(Data entries)
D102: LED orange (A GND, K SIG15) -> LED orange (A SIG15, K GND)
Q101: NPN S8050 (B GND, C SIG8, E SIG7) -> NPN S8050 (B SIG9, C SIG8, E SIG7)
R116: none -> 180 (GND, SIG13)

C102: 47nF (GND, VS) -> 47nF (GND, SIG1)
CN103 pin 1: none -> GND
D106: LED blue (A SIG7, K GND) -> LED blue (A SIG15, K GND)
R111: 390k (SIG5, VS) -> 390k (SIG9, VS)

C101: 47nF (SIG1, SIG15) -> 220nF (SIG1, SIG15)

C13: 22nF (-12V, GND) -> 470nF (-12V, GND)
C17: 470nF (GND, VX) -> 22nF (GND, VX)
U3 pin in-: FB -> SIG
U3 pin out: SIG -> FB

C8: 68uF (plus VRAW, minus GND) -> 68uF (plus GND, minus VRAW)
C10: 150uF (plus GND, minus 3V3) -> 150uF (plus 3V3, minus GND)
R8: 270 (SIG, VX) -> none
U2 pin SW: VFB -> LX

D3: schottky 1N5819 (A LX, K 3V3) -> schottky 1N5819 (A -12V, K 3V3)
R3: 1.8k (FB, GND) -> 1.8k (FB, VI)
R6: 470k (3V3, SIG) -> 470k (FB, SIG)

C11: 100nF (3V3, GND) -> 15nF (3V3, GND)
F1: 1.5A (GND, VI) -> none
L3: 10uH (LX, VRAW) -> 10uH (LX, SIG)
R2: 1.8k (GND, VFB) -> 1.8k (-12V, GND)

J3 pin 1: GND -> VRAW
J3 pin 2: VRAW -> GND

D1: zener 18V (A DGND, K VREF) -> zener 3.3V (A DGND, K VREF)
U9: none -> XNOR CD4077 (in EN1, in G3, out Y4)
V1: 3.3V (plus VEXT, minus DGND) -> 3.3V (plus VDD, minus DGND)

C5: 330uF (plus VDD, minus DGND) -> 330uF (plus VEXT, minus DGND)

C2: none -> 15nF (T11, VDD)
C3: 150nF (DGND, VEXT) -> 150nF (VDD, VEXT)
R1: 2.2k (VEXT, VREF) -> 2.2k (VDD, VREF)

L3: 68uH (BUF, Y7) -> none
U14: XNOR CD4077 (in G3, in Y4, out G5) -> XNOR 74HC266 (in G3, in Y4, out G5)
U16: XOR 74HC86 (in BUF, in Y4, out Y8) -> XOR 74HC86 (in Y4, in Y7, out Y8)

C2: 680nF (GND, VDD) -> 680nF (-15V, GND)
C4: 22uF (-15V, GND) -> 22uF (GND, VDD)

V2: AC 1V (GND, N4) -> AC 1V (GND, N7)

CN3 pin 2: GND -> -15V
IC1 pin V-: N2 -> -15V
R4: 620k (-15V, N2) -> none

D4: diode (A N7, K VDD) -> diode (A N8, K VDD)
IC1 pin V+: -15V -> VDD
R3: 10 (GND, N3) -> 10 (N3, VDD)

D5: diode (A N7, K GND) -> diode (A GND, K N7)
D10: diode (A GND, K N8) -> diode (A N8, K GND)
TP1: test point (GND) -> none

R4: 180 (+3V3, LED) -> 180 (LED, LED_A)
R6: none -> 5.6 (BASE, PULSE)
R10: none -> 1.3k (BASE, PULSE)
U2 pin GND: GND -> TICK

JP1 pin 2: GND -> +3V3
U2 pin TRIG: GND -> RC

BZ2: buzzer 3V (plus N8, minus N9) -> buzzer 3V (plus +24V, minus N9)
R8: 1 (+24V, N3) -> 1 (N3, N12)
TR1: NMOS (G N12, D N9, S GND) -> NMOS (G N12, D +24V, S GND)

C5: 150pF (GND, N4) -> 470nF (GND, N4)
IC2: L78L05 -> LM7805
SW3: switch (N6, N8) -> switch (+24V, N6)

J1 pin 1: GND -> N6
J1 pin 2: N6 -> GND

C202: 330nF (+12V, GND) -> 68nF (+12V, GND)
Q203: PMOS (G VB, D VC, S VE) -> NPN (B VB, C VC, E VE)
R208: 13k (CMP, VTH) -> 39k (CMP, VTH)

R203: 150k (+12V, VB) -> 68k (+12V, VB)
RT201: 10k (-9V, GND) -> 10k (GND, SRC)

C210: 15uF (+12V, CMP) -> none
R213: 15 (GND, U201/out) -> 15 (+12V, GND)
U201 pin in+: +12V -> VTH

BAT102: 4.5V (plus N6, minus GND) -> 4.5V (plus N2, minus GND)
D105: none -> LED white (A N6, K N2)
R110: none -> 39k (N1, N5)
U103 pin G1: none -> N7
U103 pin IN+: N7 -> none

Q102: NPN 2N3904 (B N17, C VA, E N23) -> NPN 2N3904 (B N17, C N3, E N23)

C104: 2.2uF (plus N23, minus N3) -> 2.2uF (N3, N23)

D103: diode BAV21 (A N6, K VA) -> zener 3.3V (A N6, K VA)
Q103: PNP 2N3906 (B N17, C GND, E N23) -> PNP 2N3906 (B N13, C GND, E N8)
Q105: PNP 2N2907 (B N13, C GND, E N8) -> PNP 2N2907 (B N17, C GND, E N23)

- _PROBLEM STATEMENT_
Retype the records above exactly, from their first line through the line that contains "C8: 68uF (plus", and stop there.

- _FINISHED TASK_
D102: LED orange (A GND, K SIG15) -> LED orange (A SIG15, K GND)
Q101: NPN S8050 (B GND, C SIG8, E SIG7) -> NPN S8050 (B SIG9, C SIG8, E SIG7)
R116: none -> 180 (GND, SIG13)

C102: 47nF (GND, VS) -> 47nF (GND, SIG1)
CN103 pin 1: none -> GND
D106: LED blue (A SIG7, K GND) -> LED blue (A SIG15, K GND)
R111: 390k (SIG5, VS) -> 390k (SIG9, VS)

C101: 47nF (SIG1, SIG15) -> 220nF (SIG1, SIG15)

C13: 22nF (-12V, GND) -> 470nF (-12V, GND)
C17: 470nF (GND, VX) -> 22nF (GND, VX)
U3 pin in-: FB -> SIG
U3 pin out: SIG -> FB

C8: 68uF (plus VRAW, minus GND) -> 68uF (plus GND, minus VRAW)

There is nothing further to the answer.